- **Problem requirements**: Exclude the pictures and repeat all of the data exactly.

- **Supplied material**:

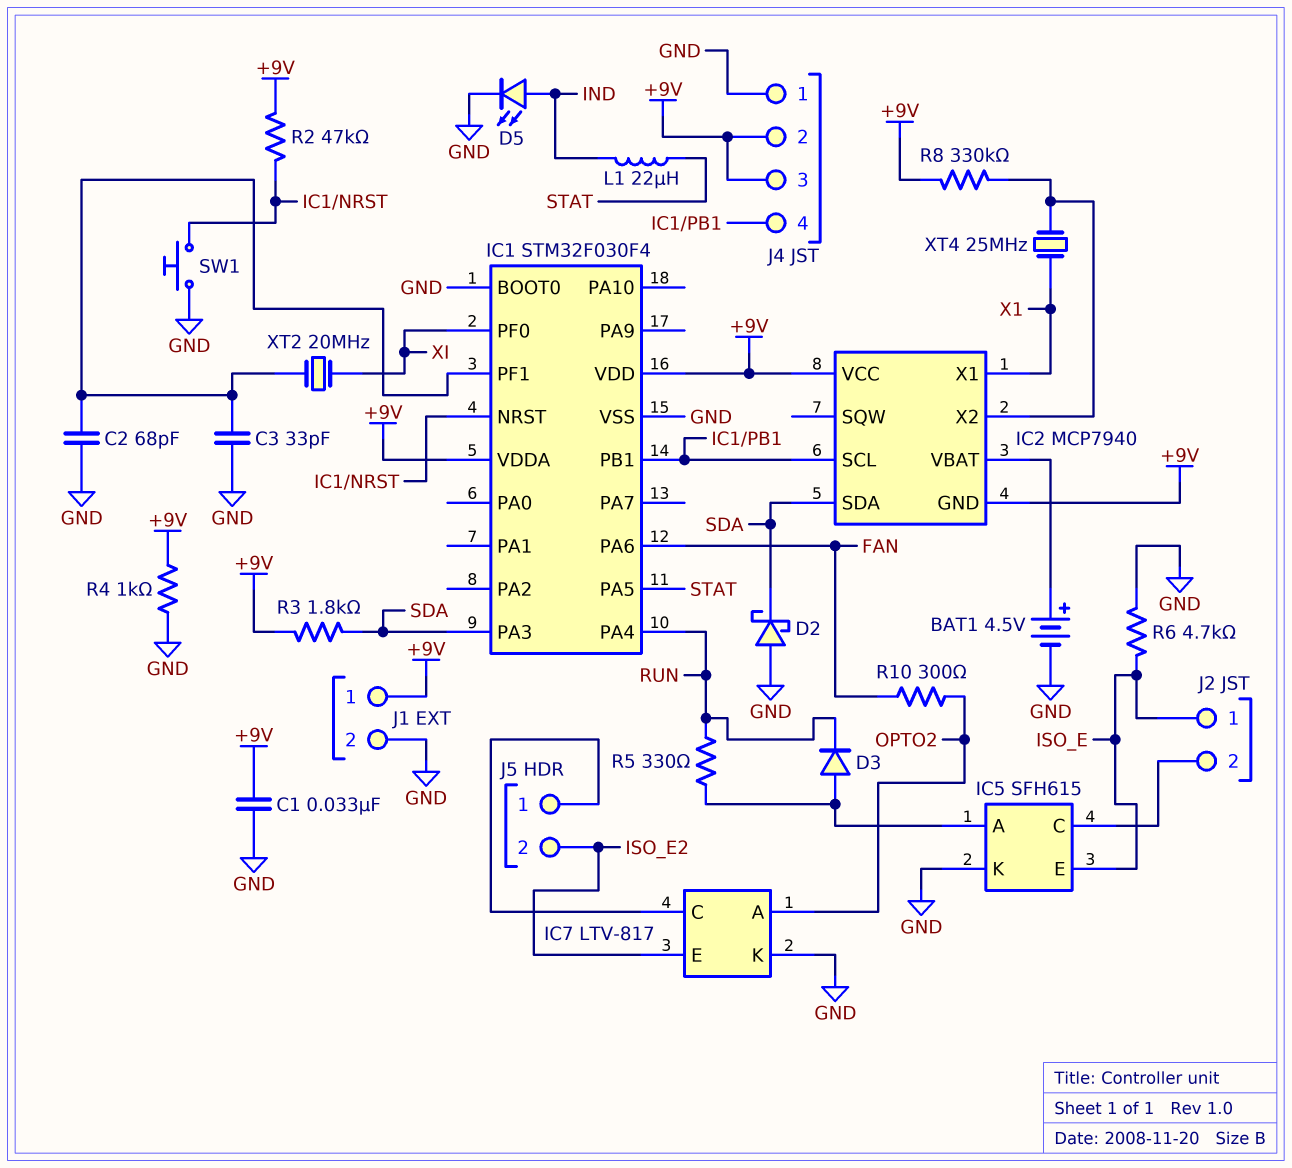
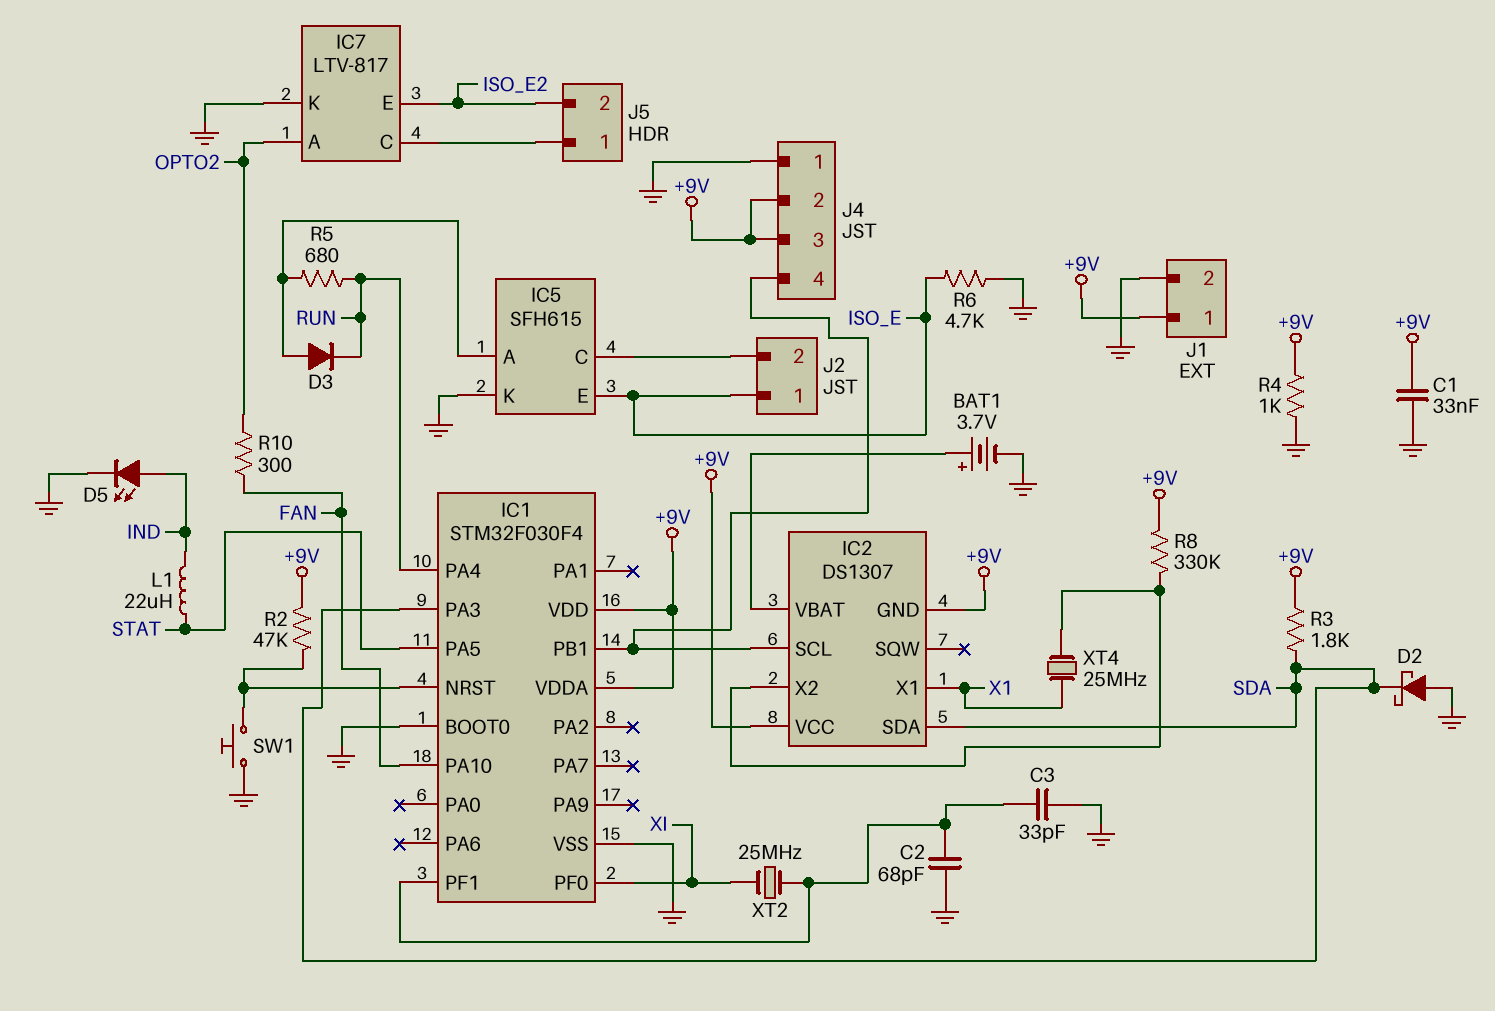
BAT1: 4.5V (plus IC2/VBAT, minus GND) -> 3.7V (plus IC2/VBAT, minus GND)
IC1 pin PA6: FAN -> none
IC1 pin PA10: none -> FAN
IC2: MCP7940 -> DS1307
R5: 330 (IC5/A, RUN) -> 680 (IC5/A, RUN)
XT2: 20MHz (IC1/PF1, XI) -> 25MHz (IC1/PF1, XI)

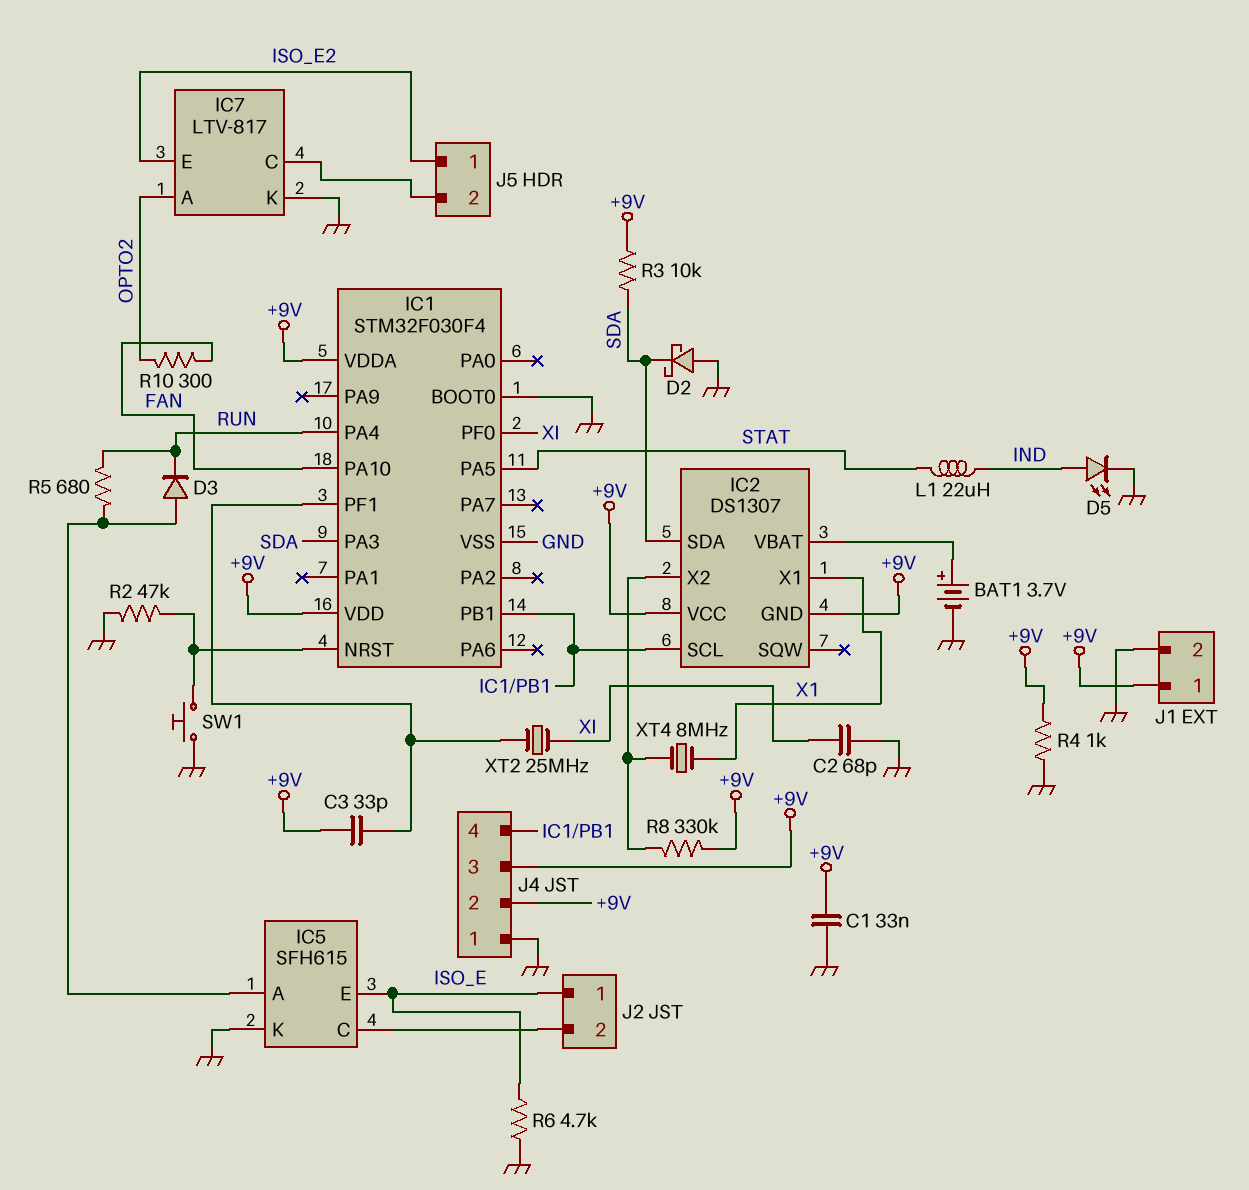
C2: 68pF (GND, IC1/PF1) -> 68pF (GND, XI)
C3: 33pF (GND, IC1/PF1) -> 33pF (+9V, IC1/PF1)
J5 pin 1: IC7/C -> ISO_E2
J5 pin 2: ISO_E2 -> IC7/C
R2: 47k (+9V, IC1/NRST) -> 47k (GND, IC1/NRST)
R3: 1.8k (+9V, SDA) -> 10k (+9V, SDA)
XT4: 25MHz (IC2/X2, X1) -> 8MHz (IC2/X2, X1)

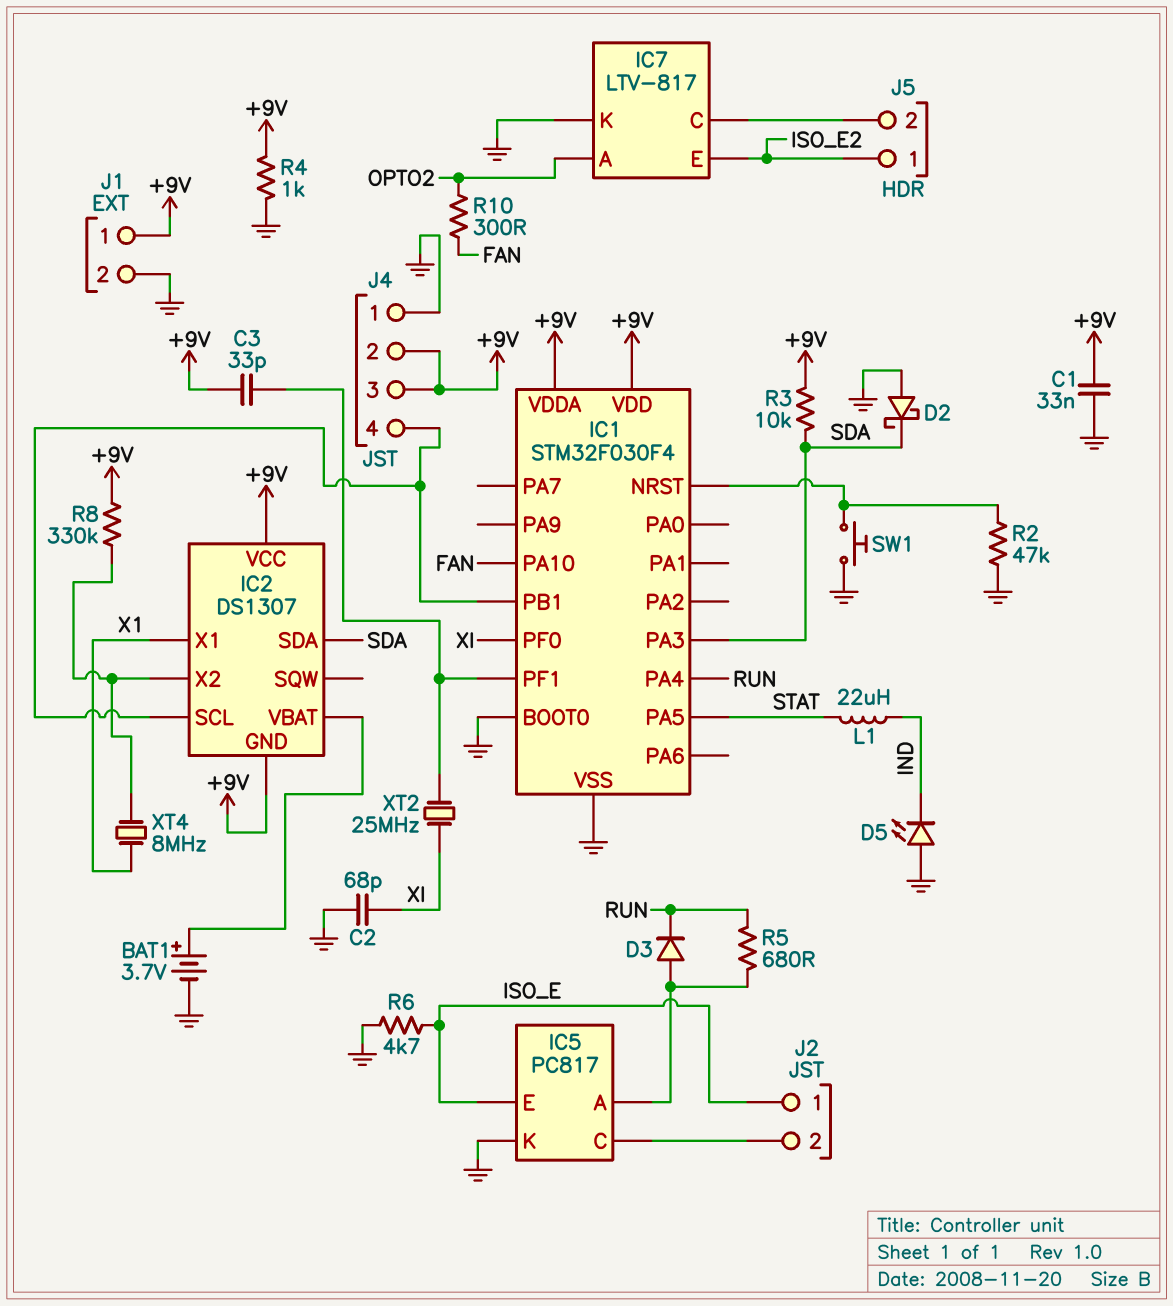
D5: LED (A IND, K GND) -> LED (A GND, K IND)
IC5: SFH615 -> PC817

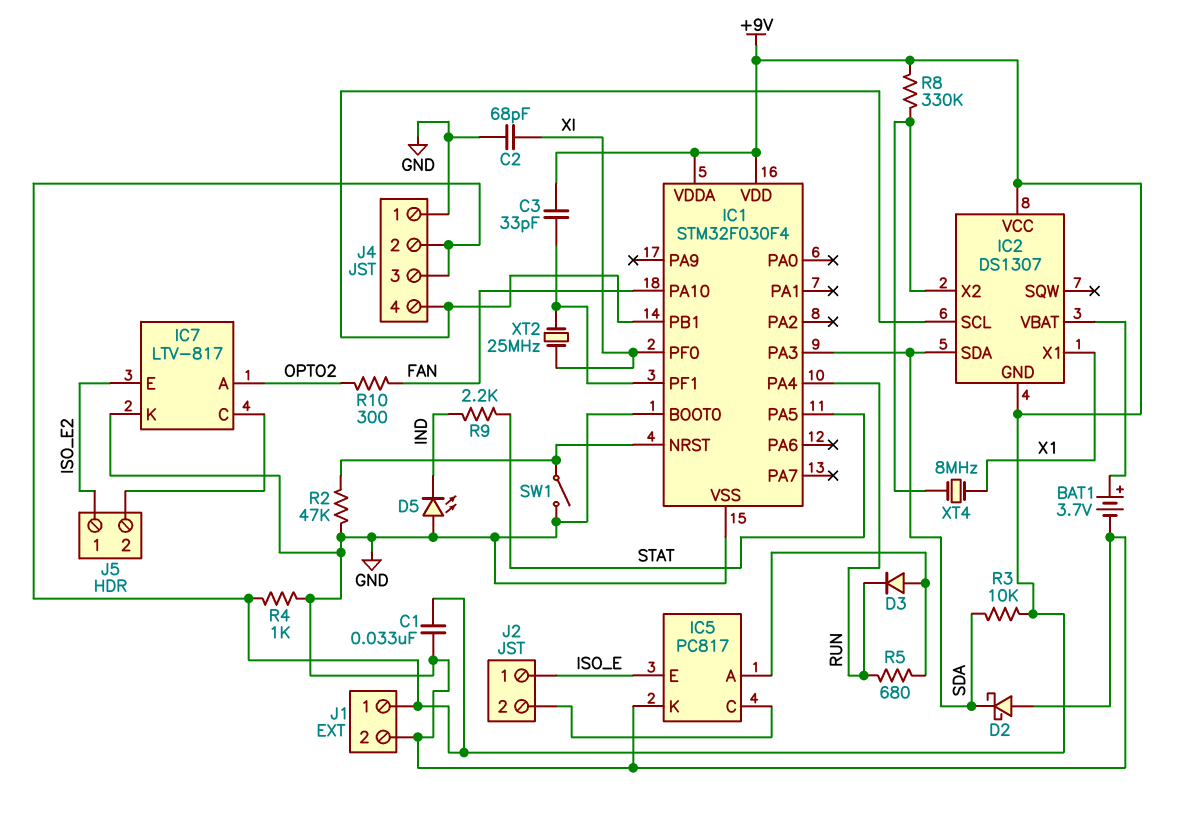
L1: 22uH (IND, STAT) -> none
R6: 4.7k (GND, ISO_E) -> none
R9: none -> 2.2k (IND, STAT)
SW1: button (GND, IC1/NRST) -> switch (GND, IC1/NRST)

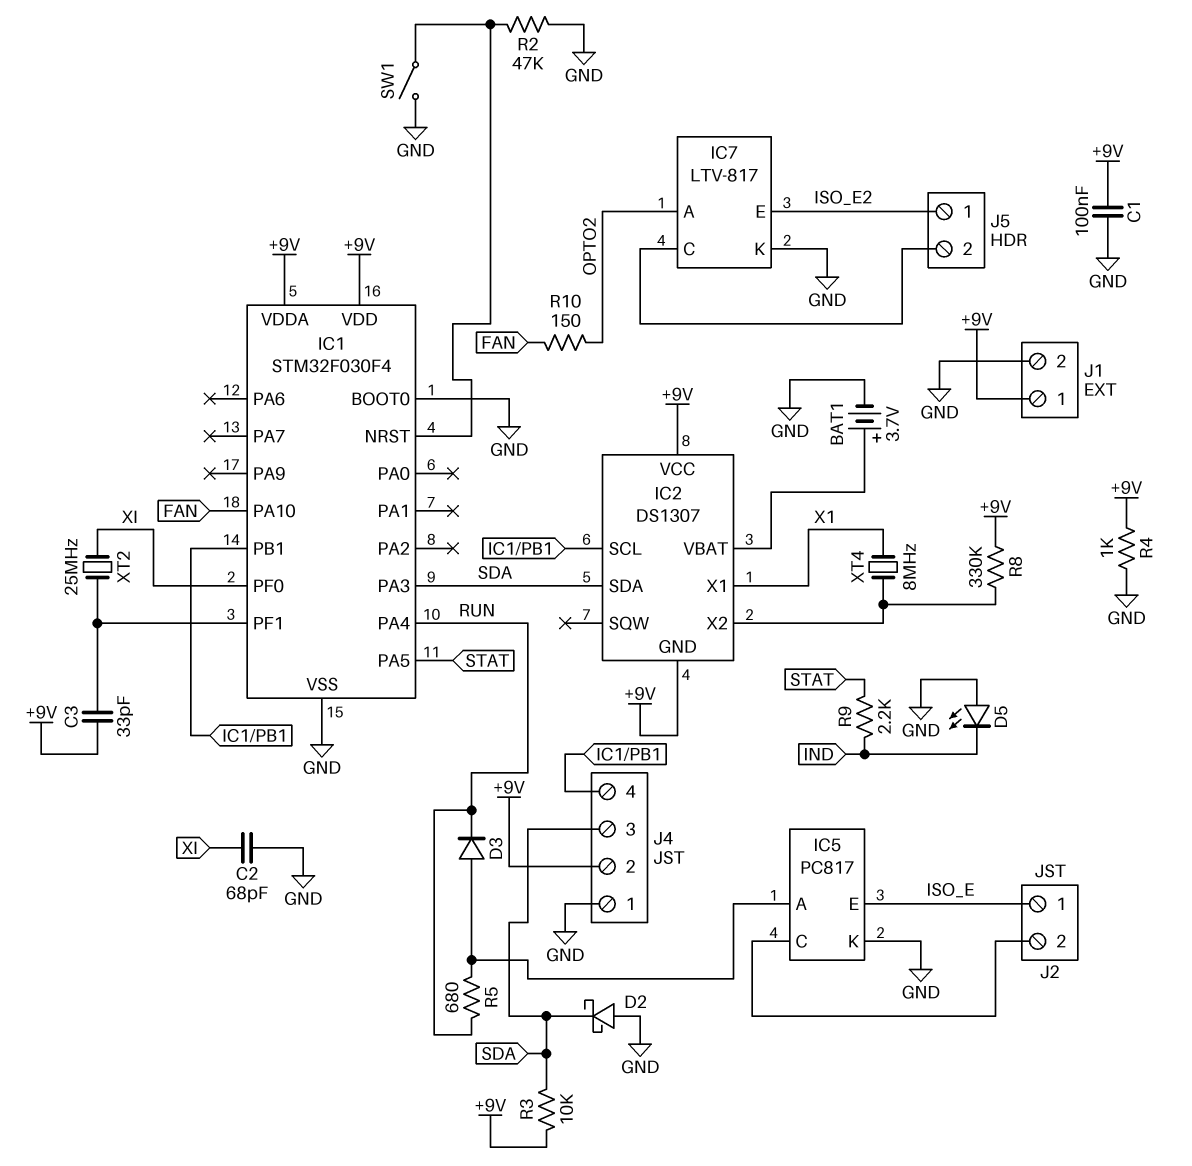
C1: 33nF (+9V, GND) -> 100nF (+9V, GND)
J4 pin 3: +9V -> SDA
R10: 300 (FAN, OPTO2) -> 150 (FAN, OPTO2)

- **Expected answer**:
BAT1: 4.5V (plus IC2/VBAT, minus GND) -> 3.7V (plus IC2/VBAT, minus GND)
IC1 pin PA6: FAN -> none
IC1 pin PA10: none -> FAN
IC2: MCP7940 -> DS1307
R5: 330 (IC5/A, RUN) -> 680 (IC5/A, RUN)
XT2: 20MHz (IC1/PF1, XI) -> 25MHz (IC1/PF1, XI)

C2: 68pF (GND, IC1/PF1) -> 68pF (GND, XI)
C3: 33pF (GND, IC1/PF1) -> 33pF (+9V, IC1/PF1)
J5 pin 1: IC7/C -> ISO_E2
J5 pin 2: ISO_E2 -> IC7/C
R2: 47k (+9V, IC1/NRST) -> 47k (GND, IC1/NRST)
R3: 1.8k (+9V, SDA) -> 10k (+9V, SDA)
XT4: 25MHz (IC2/X2, X1) -> 8MHz (IC2/X2, X1)

D5: LED (A IND, K GND) -> LED (A GND, K IND)
IC5: SFH615 -> PC817

L1: 22uH (IND, STAT) -> none
R6: 4.7k (GND, ISO_E) -> none
R9: none -> 2.2k (IND, STAT)
SW1: button (GND, IC1/NRST) -> switch (GND, IC1/NRST)

C1: 33nF (+9V, GND) -> 100nF (+9V, GND)
J4 pin 3: +9V -> SDA
R10: 300 (FAN, OPTO2) -> 150 (FAN, OPTO2)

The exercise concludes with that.